:: MATERIAL SHOWN ::
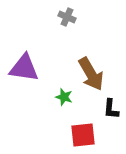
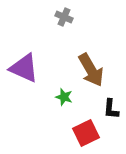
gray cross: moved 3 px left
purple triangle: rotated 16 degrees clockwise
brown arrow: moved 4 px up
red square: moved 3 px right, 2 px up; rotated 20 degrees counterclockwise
* * *
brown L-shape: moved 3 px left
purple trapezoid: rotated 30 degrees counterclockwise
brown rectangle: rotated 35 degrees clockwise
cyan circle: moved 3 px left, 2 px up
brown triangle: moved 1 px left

:: ACTIVITY ::
Take the records above and return, word for word, only the lines that fall from the line with "gray cross: moved 3 px left" to the line with "red square: moved", both of them included.

:: SOLUTION BELOW ::
gray cross: moved 3 px left
purple triangle: rotated 16 degrees clockwise
brown arrow: moved 4 px up
red square: moved 3 px right, 2 px up; rotated 20 degrees counterclockwise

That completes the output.